● PROBLEM TO WORK ON:
With the pictures left out, return exactly the lines from the one containing "(471, 629) = (426, 268): none -> blue capsule" through the end of the listing below.
(EXTRACTED DATA Opens)
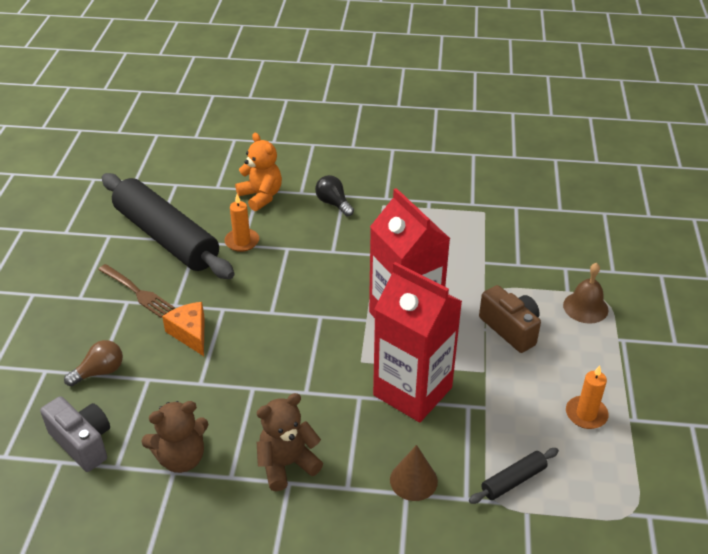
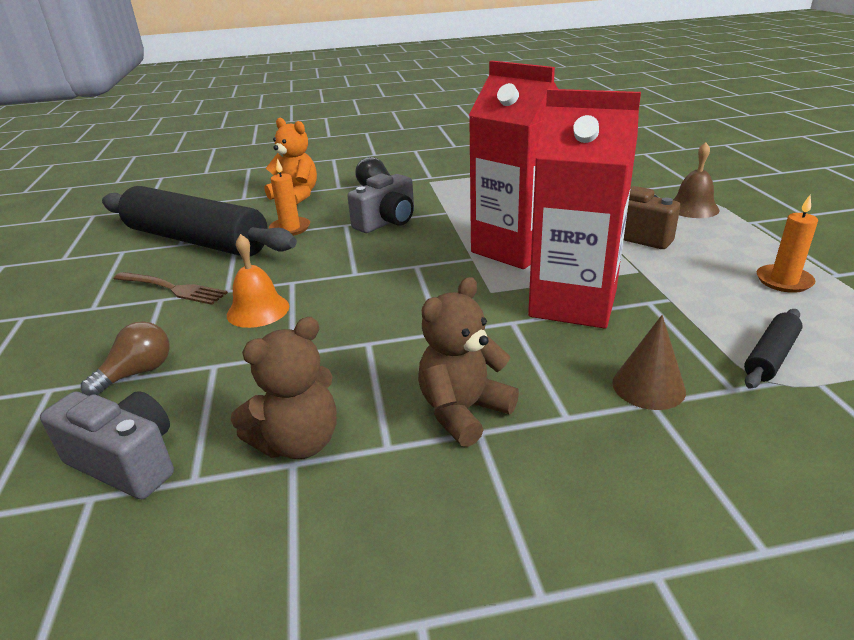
camera: 15 degrees left, 10 degrees down
(190, 333) = (258, 310): orange cheese -> orange bell
(321, 254) = (387, 222): none -> grey camera

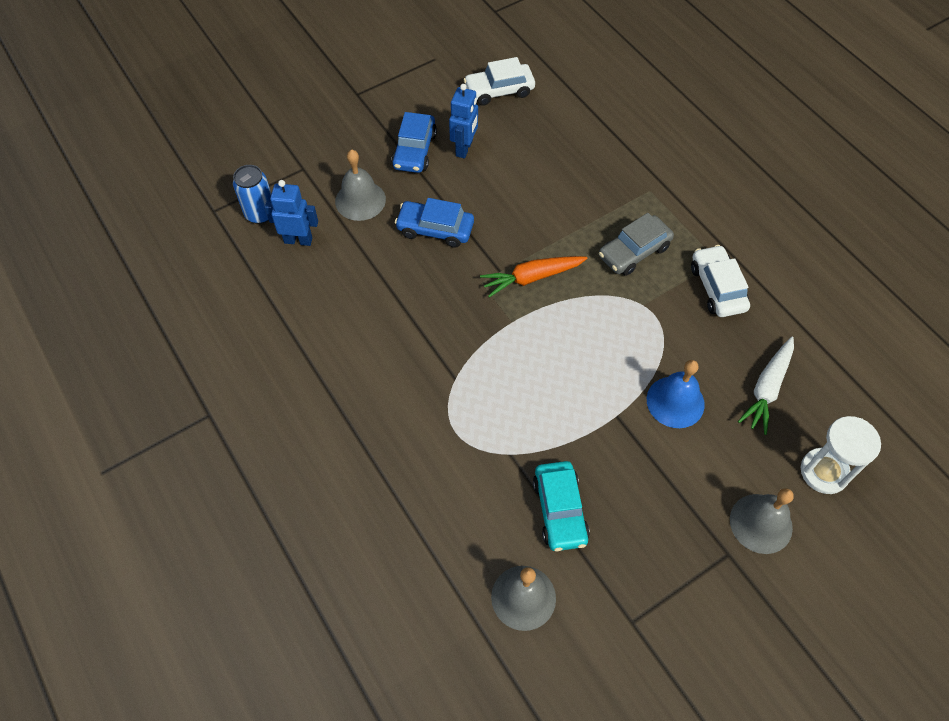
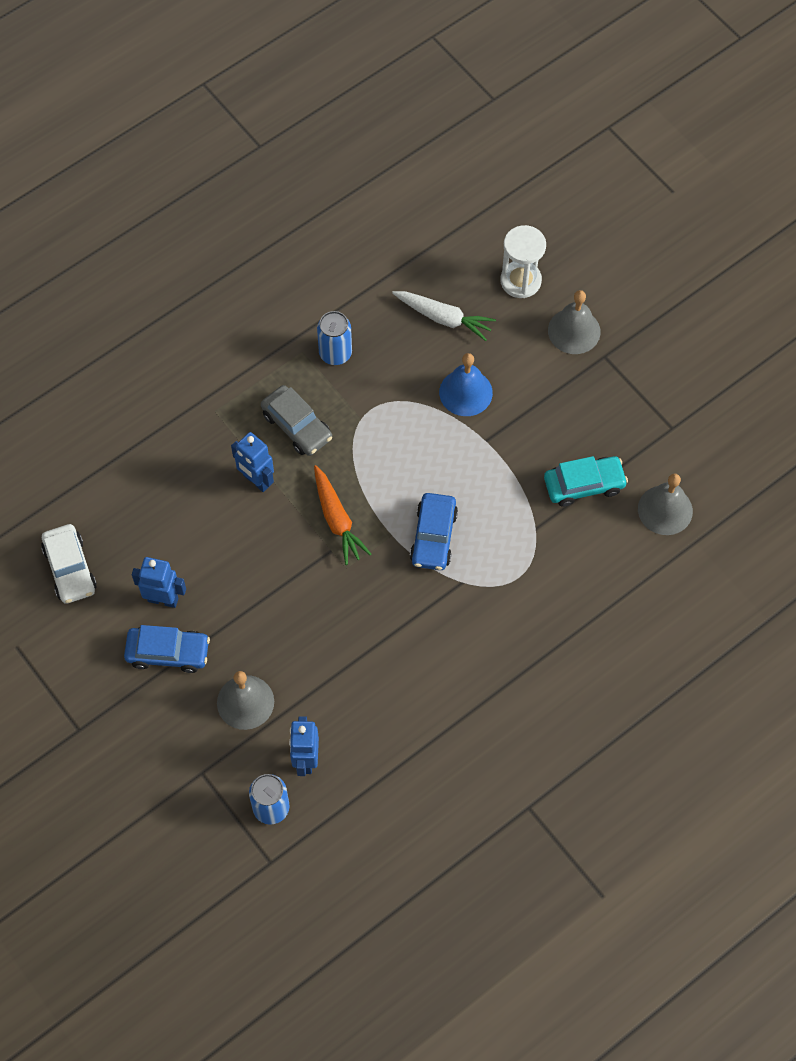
camera: 95 degrees left, 5 degrees up
(435, 229) = (281, 619): blue car -> blue car (433, 537)
(576, 218) = (256, 480): none -> blue robot
(717, 288) = (335, 353): white car -> blue can

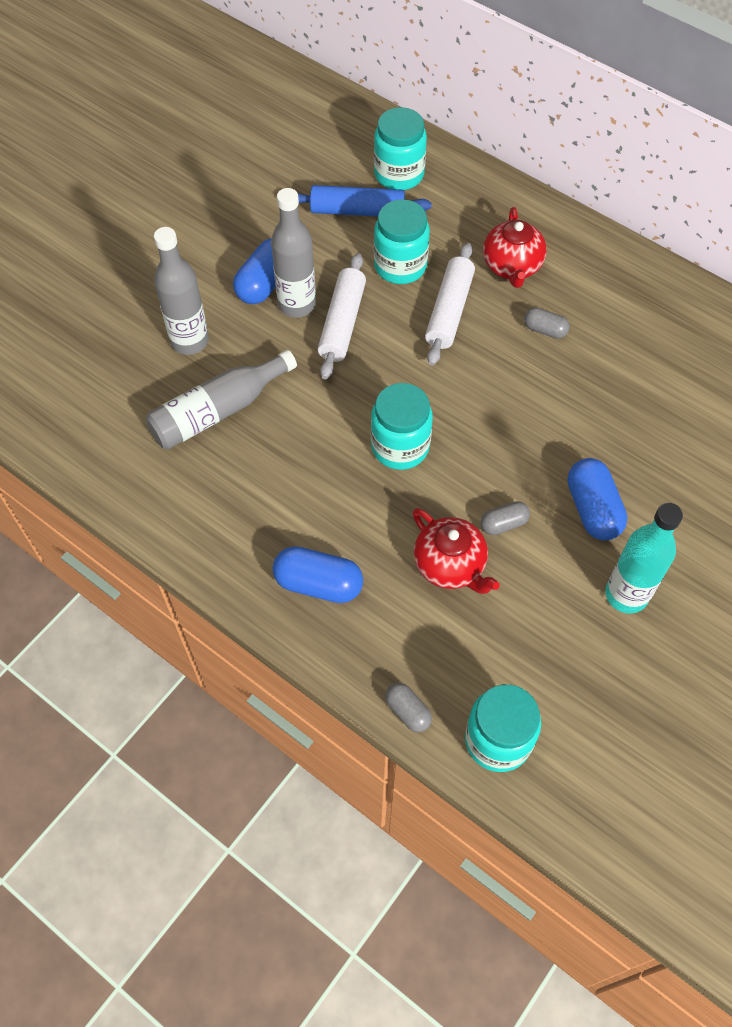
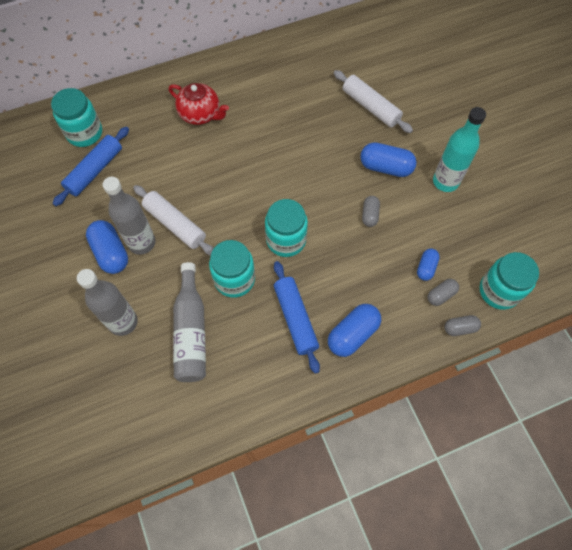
camera: 60 degrees left, 5 degrees up
(300, 510) = (295, 318): none -> blue rolling pin
(400, 266) = (156, 170): turquoise jar -> turquoise jar (234, 279)
(449, 311) = (208, 163): white rolling pin -> white rolling pin (370, 107)
(450, 565) = (380, 256): red teapot -> none
(471, 629) = (426, 268): none -> blue capsule
(545, 330) = (256, 123): grey capsule -> grey capsule (441, 295)

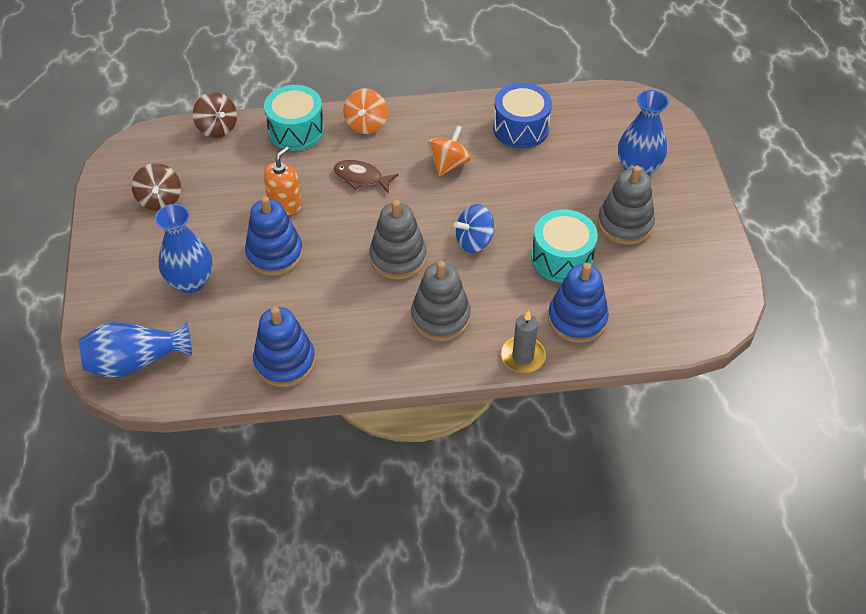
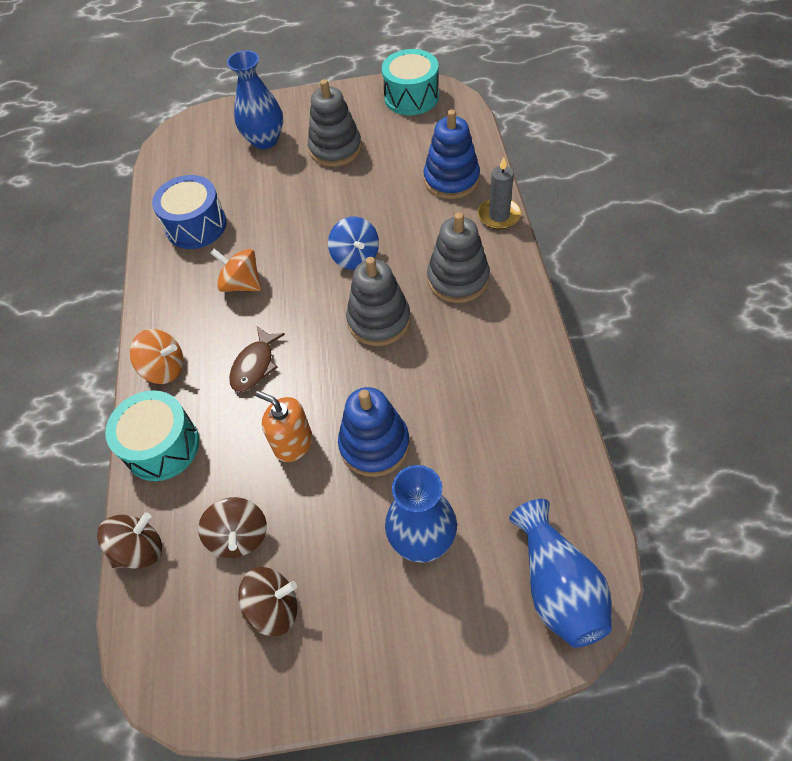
camera: 85 degrees left, 5 degrees up
(216, 178) = (239, 536): none -> brown spinning top
(285, 362) = (533, 414): blue stacking toy -> none
(562, 258) = (378, 191): turquoise drum -> turquoise drum (411, 97)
(EXTRACTED DATA Closes)
● EXERCISE RESULT:
(471, 629) = (426, 268): none -> blue capsule
(545, 330) = (256, 123): grey capsule -> grey capsule (441, 295)

camera: 85 degrees left, 5 degrees up
(216, 178) = (239, 536): none -> brown spinning top
(285, 362) = (533, 414): blue stacking toy -> none
(562, 258) = (378, 191): turquoise drum -> turquoise drum (411, 97)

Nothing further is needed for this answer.